### ASSIGNED TASK
In the listing below, how many lines contain "robot"? Answer with the number alone.

### RECORDS SUPPLIED
· · · · · · ·

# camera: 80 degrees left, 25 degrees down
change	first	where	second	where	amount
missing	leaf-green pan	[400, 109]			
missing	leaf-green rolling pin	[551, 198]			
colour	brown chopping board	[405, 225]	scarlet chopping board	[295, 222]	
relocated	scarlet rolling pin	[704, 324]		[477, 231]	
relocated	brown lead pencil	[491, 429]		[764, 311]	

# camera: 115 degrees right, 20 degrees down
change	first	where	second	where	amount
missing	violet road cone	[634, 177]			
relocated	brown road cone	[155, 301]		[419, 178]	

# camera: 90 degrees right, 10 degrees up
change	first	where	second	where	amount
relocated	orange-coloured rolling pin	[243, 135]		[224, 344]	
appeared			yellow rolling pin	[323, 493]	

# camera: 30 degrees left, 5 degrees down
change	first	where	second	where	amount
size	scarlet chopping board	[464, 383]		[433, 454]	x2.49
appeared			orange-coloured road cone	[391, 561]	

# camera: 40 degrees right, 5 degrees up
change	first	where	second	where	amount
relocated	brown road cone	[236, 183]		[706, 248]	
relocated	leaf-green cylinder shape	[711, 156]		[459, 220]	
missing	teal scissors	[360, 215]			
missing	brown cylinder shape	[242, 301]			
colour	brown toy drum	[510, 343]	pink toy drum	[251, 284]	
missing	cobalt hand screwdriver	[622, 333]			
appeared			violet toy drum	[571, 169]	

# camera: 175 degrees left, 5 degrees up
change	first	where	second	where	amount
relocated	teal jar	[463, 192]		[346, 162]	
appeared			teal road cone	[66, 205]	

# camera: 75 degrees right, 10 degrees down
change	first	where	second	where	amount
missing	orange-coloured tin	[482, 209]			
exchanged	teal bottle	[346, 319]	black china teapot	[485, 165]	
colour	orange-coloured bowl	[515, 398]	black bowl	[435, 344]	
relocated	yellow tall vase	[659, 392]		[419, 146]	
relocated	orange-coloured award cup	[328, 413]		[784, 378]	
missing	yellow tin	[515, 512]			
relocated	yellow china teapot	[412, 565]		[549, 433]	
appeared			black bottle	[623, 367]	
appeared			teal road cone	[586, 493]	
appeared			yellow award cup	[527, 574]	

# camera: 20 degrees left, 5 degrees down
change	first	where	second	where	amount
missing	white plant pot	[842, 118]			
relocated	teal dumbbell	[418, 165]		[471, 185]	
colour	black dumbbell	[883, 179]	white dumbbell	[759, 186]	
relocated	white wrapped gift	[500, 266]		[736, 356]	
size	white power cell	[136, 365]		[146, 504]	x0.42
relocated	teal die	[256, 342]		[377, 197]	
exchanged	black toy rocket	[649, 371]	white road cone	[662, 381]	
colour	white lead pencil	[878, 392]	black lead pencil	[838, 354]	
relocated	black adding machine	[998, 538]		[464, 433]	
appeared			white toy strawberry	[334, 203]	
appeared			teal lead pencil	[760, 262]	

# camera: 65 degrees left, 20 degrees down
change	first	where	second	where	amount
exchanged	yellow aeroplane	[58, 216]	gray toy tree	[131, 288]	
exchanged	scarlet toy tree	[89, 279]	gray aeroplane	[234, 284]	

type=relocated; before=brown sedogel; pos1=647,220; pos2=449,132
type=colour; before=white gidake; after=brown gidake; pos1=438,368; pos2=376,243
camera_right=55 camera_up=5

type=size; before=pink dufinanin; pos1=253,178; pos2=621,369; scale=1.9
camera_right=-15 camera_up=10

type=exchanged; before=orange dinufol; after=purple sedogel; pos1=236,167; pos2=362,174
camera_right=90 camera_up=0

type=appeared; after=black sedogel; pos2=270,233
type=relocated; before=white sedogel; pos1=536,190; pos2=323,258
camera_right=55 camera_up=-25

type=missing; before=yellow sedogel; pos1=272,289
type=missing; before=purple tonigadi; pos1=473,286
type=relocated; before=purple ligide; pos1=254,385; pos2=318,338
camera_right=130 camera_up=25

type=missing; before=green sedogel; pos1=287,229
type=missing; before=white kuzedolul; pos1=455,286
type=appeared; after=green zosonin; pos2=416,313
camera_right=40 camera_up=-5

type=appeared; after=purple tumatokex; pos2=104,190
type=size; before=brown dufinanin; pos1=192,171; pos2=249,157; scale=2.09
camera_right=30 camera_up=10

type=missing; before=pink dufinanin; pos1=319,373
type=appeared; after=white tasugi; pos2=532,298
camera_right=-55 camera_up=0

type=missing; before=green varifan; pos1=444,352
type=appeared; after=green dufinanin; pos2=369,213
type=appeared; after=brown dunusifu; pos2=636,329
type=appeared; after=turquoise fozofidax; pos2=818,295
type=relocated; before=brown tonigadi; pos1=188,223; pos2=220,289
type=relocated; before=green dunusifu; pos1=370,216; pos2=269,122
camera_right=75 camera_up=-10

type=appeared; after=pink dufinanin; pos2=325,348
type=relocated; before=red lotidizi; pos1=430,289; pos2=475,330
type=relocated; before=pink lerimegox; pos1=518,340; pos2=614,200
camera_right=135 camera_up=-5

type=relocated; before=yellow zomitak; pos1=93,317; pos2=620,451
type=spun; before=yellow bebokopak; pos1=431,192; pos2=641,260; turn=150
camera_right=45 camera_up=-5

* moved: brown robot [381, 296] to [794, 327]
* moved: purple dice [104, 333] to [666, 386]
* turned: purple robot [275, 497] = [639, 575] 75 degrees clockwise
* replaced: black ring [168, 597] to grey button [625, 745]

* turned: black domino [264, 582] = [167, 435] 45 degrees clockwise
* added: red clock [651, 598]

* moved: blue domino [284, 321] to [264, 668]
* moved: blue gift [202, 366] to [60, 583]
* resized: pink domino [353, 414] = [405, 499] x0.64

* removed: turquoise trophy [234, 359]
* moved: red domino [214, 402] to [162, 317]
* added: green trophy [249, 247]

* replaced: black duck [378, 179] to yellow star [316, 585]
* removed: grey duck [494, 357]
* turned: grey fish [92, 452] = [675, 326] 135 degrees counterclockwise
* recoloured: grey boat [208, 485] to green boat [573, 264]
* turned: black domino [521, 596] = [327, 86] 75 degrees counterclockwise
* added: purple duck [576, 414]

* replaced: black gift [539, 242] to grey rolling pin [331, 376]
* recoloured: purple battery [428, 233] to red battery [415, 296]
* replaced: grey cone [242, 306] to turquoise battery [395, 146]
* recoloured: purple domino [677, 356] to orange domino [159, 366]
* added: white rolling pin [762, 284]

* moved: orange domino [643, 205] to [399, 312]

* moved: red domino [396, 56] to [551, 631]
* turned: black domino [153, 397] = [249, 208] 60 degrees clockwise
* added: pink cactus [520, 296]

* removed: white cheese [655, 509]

· · · · · · ·

### RESULT OF THE TASK
2